• [EXERCISE REQUIREMENTS]:
Exactly the lines below from the one with "orange mushroom [585,123,616,155]" up to and including the one with "pink cap [141,100,250,160]" make up the answer, with nothing else added.

• [ENTRIES PROVIDED]:
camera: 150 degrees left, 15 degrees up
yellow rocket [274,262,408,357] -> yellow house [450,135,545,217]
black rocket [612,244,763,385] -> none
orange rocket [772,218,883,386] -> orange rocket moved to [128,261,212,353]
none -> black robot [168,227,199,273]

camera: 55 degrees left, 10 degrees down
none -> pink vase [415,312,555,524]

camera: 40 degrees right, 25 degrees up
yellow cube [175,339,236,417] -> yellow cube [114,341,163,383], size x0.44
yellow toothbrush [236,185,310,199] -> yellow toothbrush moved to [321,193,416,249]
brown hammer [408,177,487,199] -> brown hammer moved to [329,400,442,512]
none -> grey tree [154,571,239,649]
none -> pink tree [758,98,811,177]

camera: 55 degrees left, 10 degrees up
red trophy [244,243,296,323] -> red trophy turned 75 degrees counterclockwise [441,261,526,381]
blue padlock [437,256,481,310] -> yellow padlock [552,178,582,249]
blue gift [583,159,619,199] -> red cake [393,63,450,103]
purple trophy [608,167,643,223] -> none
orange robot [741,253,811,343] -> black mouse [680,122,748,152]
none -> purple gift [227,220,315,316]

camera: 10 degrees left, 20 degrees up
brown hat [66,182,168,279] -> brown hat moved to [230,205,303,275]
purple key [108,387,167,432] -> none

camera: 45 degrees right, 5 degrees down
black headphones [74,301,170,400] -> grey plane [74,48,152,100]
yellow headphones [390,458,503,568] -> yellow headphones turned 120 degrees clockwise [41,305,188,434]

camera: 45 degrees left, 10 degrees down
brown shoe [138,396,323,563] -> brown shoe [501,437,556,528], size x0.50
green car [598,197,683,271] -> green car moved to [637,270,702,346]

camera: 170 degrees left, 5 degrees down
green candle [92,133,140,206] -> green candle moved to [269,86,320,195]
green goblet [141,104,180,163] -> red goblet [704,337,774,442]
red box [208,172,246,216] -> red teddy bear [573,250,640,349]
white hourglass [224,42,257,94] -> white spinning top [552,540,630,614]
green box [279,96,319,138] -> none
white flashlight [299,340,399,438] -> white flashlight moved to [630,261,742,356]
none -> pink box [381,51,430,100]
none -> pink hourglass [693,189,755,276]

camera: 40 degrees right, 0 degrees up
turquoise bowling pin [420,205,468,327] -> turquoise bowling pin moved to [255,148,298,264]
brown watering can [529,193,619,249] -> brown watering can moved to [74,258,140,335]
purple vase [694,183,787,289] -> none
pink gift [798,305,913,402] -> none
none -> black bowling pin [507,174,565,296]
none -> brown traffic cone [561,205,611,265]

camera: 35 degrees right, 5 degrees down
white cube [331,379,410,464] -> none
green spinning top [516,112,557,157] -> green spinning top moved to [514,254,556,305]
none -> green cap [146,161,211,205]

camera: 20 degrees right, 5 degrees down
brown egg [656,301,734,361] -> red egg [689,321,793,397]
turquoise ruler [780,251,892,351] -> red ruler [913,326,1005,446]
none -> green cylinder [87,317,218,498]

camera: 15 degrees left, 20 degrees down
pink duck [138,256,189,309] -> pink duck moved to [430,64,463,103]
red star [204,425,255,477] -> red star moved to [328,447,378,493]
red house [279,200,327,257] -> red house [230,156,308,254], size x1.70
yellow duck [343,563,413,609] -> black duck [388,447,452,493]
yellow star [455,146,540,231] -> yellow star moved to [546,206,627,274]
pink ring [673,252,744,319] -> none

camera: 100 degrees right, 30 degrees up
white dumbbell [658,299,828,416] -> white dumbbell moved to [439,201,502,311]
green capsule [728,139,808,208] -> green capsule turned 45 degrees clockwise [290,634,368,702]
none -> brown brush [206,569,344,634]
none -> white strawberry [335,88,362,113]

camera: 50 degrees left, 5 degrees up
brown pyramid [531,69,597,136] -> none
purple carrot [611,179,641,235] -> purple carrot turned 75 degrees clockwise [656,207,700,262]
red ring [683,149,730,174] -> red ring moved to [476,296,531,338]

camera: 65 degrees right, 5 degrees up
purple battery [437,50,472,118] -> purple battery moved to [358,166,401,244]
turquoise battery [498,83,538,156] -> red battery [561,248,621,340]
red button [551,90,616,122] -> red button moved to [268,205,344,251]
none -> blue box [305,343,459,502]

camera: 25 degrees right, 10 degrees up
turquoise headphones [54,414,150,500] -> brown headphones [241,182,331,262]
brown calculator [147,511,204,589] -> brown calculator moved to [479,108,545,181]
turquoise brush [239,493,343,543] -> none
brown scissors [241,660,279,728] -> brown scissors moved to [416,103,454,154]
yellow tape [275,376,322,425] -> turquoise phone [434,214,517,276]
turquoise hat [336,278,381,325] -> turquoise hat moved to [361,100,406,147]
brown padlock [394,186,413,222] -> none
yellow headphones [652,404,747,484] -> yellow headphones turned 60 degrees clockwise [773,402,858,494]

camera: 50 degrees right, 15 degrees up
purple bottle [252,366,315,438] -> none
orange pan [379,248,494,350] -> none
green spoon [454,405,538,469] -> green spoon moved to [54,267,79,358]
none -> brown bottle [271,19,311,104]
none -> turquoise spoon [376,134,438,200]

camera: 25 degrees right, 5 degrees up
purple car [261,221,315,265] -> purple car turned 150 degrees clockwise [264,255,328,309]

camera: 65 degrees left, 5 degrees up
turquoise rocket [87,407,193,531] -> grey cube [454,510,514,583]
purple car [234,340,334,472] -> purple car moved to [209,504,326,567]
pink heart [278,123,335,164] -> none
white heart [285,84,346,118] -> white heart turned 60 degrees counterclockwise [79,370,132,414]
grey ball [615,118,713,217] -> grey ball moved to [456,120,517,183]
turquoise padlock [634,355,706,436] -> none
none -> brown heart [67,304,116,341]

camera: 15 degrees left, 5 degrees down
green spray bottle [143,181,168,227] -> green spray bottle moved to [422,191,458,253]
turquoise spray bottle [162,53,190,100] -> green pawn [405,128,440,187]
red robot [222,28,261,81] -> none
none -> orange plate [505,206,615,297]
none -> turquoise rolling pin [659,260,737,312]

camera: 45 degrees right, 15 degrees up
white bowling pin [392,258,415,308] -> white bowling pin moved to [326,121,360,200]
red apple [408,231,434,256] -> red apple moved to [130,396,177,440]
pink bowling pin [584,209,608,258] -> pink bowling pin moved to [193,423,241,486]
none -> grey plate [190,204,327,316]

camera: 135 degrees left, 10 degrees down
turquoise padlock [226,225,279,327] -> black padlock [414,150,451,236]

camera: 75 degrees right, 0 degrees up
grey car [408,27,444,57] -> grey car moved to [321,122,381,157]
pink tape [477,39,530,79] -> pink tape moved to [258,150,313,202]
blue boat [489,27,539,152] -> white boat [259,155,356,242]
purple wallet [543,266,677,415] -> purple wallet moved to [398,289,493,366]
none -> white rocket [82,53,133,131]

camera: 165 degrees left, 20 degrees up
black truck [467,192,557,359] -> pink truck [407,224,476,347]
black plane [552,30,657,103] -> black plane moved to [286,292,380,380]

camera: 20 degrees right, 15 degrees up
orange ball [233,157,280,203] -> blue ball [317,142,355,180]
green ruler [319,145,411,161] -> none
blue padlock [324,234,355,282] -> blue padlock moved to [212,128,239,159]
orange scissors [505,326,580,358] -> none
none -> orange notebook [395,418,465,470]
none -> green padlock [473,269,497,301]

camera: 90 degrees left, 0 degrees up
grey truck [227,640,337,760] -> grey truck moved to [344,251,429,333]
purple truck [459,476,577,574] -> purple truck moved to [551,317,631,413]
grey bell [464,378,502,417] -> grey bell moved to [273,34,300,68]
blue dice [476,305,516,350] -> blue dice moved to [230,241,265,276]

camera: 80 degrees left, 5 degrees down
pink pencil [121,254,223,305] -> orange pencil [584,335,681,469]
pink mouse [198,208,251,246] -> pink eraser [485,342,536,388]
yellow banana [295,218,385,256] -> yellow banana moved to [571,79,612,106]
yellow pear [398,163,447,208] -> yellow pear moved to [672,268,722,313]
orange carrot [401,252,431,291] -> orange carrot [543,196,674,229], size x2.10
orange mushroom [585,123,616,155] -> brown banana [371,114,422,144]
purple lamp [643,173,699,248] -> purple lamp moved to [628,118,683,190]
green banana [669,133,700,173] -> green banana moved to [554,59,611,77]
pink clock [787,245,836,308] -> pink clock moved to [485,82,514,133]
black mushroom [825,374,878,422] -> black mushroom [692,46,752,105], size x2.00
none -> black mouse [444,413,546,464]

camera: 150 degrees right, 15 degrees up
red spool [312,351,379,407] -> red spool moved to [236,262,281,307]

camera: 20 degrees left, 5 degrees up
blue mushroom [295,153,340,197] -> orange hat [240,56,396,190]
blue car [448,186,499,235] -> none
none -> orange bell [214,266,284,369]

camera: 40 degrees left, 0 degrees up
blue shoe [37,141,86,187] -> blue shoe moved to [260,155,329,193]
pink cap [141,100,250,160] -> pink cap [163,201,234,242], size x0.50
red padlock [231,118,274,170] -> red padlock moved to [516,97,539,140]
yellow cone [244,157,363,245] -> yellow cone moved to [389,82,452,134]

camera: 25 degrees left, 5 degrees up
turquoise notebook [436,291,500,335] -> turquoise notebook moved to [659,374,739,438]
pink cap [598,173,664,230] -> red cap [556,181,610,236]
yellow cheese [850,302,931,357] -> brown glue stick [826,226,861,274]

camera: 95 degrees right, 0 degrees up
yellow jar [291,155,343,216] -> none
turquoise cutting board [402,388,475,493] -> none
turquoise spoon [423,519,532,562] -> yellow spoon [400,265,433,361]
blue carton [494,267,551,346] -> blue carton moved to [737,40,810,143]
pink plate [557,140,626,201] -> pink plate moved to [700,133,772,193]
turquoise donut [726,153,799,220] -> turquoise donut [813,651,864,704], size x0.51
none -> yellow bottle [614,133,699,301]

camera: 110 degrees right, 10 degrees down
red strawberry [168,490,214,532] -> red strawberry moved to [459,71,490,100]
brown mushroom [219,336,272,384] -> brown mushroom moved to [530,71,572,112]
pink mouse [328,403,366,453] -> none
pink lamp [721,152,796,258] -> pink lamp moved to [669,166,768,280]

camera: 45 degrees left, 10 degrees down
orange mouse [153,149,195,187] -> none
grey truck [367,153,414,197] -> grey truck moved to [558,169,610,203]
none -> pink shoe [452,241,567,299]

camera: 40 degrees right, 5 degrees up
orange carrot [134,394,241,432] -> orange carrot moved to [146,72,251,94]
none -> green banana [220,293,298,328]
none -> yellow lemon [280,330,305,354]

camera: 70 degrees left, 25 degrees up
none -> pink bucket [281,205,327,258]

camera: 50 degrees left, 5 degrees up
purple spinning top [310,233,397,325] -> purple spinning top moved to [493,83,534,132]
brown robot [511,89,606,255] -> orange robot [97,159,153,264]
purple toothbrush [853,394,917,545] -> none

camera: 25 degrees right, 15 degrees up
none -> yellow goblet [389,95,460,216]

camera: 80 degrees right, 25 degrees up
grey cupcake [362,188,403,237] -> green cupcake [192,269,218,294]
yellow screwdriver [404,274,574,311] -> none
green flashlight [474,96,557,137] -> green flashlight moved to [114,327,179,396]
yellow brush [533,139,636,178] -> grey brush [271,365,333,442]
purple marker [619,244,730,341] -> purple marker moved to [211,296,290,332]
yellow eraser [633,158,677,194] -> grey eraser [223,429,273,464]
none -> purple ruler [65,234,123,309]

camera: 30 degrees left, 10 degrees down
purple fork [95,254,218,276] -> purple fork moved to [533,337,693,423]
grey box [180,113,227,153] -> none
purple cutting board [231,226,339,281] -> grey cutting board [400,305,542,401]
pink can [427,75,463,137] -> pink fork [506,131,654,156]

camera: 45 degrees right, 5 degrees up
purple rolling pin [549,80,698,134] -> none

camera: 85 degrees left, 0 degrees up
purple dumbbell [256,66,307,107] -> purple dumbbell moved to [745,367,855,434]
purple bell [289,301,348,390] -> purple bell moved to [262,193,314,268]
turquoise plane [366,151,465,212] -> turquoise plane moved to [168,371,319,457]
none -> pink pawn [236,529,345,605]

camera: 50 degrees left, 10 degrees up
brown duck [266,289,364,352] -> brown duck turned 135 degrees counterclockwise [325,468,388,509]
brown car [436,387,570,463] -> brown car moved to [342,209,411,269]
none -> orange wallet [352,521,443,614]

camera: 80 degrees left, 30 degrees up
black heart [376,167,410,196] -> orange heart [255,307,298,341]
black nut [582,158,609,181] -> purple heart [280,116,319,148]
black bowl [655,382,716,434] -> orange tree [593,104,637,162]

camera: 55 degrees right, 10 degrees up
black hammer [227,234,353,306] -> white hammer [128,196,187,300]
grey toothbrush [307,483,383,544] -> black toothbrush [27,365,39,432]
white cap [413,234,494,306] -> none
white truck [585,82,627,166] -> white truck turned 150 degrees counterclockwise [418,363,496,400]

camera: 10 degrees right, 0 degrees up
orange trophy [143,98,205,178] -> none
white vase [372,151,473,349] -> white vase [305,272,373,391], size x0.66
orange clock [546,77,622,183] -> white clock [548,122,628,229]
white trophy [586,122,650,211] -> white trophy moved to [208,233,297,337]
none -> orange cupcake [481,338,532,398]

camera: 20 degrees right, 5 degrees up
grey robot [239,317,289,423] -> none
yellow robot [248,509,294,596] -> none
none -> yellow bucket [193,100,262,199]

• [RESPONSE AREA]:
orange mushroom [585,123,616,155] -> brown banana [371,114,422,144]
purple lamp [643,173,699,248] -> purple lamp moved to [628,118,683,190]
green banana [669,133,700,173] -> green banana moved to [554,59,611,77]
pink clock [787,245,836,308] -> pink clock moved to [485,82,514,133]
black mushroom [825,374,878,422] -> black mushroom [692,46,752,105], size x2.00
none -> black mouse [444,413,546,464]

camera: 150 degrees right, 15 degrees up
red spool [312,351,379,407] -> red spool moved to [236,262,281,307]

camera: 20 degrees left, 5 degrees up
blue mushroom [295,153,340,197] -> orange hat [240,56,396,190]
blue car [448,186,499,235] -> none
none -> orange bell [214,266,284,369]

camera: 40 degrees left, 0 degrees up
blue shoe [37,141,86,187] -> blue shoe moved to [260,155,329,193]
pink cap [141,100,250,160] -> pink cap [163,201,234,242], size x0.50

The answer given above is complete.